___ Task inputs ___

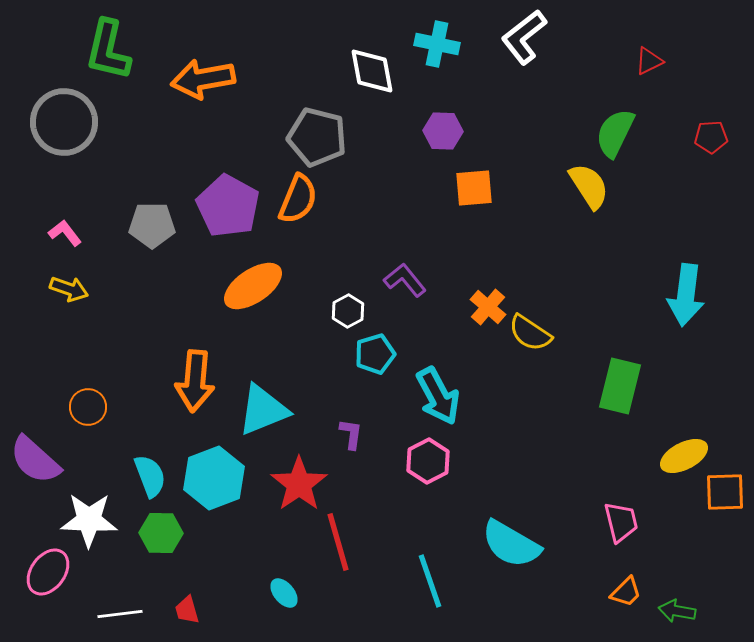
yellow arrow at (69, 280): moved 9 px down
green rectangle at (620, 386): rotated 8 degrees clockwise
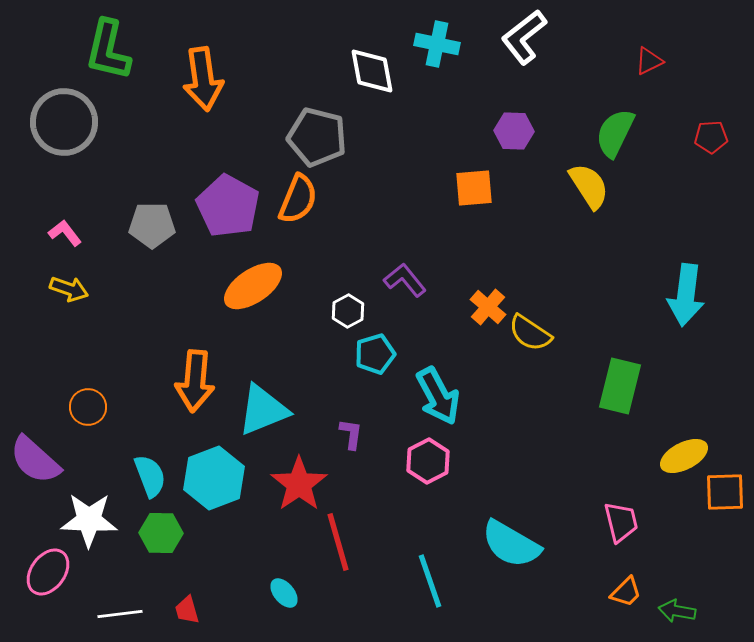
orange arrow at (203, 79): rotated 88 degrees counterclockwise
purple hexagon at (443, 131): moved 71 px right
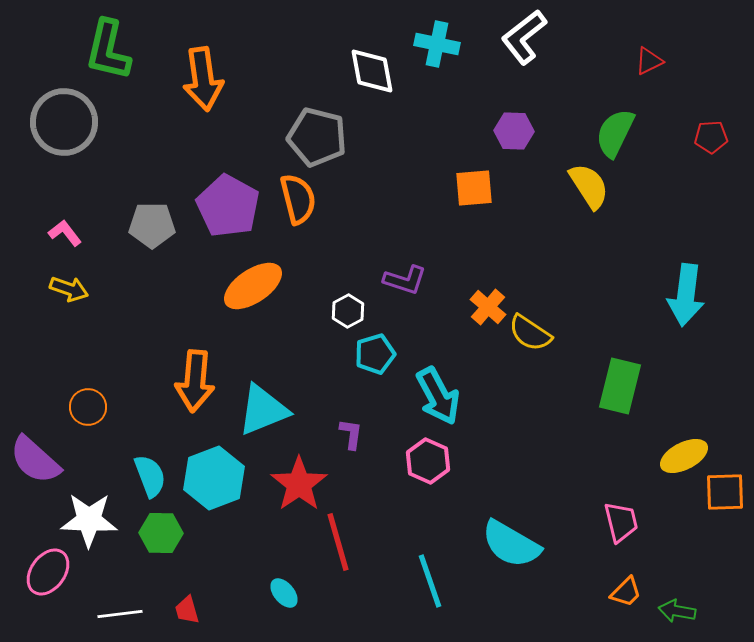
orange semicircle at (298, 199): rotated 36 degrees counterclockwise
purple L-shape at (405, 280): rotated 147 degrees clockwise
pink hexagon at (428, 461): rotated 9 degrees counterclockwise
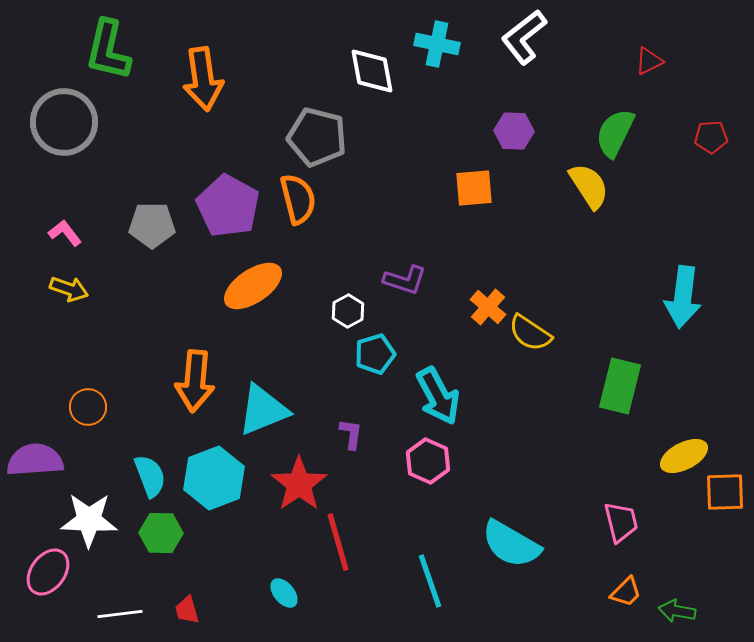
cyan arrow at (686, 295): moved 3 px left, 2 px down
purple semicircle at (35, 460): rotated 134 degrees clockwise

___

## Work required
Rewrite every line of the records, swapping each "purple" for "violet" and leaving everything else unchanged. Omit the picture lines from your answer.

## Expected output
yellow arrow at (69, 280): moved 9 px down
green rectangle at (620, 386): rotated 8 degrees clockwise
orange arrow at (203, 79): rotated 88 degrees counterclockwise
violet hexagon at (443, 131): moved 71 px right
orange semicircle at (298, 199): rotated 36 degrees counterclockwise
violet L-shape at (405, 280): rotated 147 degrees clockwise
pink hexagon at (428, 461): rotated 9 degrees counterclockwise
cyan arrow at (686, 295): moved 3 px left, 2 px down
violet semicircle at (35, 460): rotated 134 degrees clockwise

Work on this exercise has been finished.